Problem description
Locate the line that contains "C3: 220nF (0V, SIG13) -> none" in the entries below, then repeat it and every following line through the line that contains "R21: none -> 39k (+5V, SIG18)", exactly, and no others.

[Available records Boundary: Start]

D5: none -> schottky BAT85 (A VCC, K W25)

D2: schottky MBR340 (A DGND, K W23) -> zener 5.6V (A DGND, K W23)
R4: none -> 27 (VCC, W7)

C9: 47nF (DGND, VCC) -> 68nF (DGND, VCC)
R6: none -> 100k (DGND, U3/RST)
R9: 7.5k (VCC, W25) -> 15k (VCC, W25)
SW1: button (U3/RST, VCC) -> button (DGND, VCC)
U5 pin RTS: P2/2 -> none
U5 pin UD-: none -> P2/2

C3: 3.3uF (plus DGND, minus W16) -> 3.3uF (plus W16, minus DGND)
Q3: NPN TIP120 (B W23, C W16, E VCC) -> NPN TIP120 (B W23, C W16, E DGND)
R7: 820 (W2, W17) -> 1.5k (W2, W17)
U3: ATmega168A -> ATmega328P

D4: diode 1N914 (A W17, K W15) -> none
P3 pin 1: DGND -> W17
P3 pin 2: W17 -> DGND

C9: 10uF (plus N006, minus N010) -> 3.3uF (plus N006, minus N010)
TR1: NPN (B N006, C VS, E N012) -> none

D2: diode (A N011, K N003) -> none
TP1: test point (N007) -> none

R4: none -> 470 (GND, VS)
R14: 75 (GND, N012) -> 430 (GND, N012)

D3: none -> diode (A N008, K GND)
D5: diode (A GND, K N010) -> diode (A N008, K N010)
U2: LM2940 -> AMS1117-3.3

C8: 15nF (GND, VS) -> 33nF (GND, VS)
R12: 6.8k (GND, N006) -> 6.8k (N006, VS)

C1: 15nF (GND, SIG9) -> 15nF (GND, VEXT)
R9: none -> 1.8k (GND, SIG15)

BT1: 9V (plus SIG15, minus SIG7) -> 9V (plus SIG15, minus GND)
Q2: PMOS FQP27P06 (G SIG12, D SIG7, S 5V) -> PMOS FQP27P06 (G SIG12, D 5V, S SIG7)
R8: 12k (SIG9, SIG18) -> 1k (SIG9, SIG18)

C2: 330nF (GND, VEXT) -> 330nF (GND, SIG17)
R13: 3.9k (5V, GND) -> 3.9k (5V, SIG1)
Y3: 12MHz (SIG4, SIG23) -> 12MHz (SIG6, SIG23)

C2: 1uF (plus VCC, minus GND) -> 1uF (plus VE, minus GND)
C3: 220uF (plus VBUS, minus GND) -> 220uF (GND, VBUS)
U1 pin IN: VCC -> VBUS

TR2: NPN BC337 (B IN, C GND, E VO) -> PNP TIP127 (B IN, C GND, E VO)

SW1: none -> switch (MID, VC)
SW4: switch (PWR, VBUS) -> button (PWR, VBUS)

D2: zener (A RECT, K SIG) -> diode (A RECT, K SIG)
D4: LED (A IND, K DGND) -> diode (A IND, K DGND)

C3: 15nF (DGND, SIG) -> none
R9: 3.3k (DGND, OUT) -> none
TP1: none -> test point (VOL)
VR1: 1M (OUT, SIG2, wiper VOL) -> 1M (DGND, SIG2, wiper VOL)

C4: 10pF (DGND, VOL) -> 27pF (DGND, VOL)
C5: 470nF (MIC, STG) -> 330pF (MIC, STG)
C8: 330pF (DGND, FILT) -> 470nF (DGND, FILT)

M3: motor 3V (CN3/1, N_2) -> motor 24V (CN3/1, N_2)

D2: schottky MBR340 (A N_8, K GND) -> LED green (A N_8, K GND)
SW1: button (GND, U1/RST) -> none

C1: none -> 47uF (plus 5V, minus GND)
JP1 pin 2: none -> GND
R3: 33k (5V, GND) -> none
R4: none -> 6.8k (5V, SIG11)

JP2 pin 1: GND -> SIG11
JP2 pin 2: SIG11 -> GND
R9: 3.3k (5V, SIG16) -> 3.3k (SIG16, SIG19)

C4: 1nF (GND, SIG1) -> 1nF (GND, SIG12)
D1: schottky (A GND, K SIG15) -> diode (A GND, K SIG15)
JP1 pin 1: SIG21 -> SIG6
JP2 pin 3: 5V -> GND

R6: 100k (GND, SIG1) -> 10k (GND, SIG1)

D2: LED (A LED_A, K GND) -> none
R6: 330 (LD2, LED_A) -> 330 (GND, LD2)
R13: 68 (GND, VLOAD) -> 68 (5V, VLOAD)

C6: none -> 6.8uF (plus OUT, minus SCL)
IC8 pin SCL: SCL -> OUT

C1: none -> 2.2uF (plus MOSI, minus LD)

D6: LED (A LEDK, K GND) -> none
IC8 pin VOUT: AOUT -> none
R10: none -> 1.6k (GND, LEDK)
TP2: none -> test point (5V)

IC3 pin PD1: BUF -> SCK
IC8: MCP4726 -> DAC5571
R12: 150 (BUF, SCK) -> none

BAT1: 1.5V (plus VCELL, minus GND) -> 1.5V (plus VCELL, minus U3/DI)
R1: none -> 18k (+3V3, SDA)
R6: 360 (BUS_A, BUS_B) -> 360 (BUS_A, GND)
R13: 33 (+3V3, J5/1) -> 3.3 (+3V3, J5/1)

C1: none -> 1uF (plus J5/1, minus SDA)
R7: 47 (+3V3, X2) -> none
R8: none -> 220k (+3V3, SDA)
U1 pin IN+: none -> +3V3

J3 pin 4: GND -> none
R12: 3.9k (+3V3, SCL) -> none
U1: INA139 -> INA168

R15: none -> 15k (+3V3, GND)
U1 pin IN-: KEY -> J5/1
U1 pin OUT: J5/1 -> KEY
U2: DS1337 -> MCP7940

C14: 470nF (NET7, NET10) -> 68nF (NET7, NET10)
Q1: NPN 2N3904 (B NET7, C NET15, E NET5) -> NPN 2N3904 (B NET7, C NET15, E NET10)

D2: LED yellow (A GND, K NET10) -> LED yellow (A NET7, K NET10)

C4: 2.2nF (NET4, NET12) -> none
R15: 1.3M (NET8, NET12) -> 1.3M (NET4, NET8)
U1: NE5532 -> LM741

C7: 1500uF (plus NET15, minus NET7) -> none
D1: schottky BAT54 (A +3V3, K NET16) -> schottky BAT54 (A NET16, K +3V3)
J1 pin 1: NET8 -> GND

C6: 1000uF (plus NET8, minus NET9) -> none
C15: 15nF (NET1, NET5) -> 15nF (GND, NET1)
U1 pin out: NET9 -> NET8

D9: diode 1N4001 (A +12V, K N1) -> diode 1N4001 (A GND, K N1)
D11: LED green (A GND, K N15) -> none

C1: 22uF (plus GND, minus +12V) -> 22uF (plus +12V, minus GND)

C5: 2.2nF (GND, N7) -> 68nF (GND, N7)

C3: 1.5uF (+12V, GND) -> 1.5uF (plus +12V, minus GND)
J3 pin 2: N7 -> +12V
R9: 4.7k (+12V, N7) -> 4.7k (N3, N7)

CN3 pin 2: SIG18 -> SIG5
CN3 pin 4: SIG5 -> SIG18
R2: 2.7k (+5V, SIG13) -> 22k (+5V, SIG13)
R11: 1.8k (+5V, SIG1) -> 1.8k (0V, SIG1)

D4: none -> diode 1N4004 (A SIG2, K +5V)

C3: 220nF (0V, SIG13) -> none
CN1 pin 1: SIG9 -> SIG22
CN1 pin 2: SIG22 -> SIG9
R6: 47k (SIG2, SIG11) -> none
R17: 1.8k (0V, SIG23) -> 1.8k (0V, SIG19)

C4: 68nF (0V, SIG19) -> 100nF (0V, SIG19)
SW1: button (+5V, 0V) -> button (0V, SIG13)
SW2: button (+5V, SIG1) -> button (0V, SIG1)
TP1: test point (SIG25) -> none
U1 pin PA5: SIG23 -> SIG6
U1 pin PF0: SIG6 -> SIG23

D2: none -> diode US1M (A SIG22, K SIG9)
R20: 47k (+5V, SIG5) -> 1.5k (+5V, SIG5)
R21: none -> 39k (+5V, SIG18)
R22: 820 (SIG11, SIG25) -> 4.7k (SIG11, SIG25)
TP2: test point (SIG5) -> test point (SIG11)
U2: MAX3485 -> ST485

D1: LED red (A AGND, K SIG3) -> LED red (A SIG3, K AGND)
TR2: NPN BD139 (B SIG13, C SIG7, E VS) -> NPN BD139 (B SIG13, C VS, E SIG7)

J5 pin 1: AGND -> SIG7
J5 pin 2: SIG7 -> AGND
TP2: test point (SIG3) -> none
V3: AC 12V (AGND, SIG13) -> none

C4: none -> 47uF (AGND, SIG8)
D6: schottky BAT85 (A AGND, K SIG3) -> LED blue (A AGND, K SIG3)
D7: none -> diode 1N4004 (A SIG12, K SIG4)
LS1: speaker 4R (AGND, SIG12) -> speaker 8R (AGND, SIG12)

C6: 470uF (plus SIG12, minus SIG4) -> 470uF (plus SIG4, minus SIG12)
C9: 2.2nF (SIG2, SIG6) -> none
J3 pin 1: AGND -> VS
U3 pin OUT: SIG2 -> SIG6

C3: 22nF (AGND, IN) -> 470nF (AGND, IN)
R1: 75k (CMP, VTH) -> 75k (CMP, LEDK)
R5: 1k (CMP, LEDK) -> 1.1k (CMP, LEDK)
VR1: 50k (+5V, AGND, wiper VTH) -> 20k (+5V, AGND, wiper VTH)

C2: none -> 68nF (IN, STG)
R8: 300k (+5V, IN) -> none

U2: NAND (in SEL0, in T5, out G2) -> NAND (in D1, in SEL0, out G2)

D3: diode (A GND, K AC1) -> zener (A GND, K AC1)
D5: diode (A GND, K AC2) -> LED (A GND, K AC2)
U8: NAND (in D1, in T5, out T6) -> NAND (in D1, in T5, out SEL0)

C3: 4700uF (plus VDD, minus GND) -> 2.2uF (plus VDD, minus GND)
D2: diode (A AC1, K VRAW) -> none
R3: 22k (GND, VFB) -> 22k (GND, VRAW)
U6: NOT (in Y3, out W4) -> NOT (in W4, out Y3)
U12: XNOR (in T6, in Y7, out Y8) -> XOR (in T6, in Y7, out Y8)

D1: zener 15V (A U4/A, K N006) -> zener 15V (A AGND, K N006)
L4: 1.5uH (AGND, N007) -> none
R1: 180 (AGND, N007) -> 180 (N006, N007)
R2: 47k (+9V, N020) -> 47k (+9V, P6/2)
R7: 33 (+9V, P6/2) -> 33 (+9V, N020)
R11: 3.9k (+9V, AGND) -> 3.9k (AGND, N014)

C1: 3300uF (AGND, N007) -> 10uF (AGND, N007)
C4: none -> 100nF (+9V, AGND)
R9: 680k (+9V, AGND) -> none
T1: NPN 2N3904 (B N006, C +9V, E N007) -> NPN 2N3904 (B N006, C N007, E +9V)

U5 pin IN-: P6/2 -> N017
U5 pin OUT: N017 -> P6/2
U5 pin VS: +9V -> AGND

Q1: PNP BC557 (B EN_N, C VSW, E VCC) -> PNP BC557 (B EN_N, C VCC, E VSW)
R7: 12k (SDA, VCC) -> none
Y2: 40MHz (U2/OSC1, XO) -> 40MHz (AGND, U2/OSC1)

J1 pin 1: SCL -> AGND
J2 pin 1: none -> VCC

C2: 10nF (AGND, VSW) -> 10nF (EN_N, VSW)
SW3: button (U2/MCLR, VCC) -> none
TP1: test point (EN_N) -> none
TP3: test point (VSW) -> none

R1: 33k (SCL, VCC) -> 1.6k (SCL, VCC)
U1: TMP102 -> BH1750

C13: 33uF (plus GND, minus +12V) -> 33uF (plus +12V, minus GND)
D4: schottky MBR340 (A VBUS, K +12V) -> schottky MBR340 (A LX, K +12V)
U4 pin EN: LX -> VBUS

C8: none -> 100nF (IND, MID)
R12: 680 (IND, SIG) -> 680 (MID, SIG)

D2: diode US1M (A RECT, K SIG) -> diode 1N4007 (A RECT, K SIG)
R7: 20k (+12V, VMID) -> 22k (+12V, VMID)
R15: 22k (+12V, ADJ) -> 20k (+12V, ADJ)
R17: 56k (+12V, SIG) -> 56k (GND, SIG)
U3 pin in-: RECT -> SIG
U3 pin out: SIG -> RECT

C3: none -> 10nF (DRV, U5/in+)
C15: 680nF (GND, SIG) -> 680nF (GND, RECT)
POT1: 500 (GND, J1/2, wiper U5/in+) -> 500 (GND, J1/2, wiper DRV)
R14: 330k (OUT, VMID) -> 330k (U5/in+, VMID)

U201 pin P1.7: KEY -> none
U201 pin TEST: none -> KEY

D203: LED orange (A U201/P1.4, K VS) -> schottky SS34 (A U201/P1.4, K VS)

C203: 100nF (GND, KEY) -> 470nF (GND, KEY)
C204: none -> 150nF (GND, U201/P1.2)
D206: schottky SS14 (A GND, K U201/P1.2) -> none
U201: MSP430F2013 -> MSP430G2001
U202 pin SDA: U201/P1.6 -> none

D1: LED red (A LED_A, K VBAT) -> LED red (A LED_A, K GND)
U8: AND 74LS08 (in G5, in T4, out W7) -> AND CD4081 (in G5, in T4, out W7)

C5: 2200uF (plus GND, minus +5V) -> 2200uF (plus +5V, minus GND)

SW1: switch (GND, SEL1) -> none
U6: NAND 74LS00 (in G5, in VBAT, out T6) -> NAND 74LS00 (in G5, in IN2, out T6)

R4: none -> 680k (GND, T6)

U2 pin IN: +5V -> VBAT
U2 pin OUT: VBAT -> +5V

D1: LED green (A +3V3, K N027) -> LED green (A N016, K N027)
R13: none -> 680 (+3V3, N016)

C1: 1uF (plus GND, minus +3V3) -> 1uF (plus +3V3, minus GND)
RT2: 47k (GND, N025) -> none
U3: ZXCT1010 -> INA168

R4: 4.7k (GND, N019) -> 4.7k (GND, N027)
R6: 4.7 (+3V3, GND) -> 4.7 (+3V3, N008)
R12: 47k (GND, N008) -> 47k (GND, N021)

[Available records Boundary: End]

Result
C3: 220nF (0V, SIG13) -> none
CN1 pin 1: SIG9 -> SIG22
CN1 pin 2: SIG22 -> SIG9
R6: 47k (SIG2, SIG11) -> none
R17: 1.8k (0V, SIG23) -> 1.8k (0V, SIG19)

C4: 68nF (0V, SIG19) -> 100nF (0V, SIG19)
SW1: button (+5V, 0V) -> button (0V, SIG13)
SW2: button (+5V, SIG1) -> button (0V, SIG1)
TP1: test point (SIG25) -> none
U1 pin PA5: SIG23 -> SIG6
U1 pin PF0: SIG6 -> SIG23

D2: none -> diode US1M (A SIG22, K SIG9)
R20: 47k (+5V, SIG5) -> 1.5k (+5V, SIG5)
R21: none -> 39k (+5V, SIG18)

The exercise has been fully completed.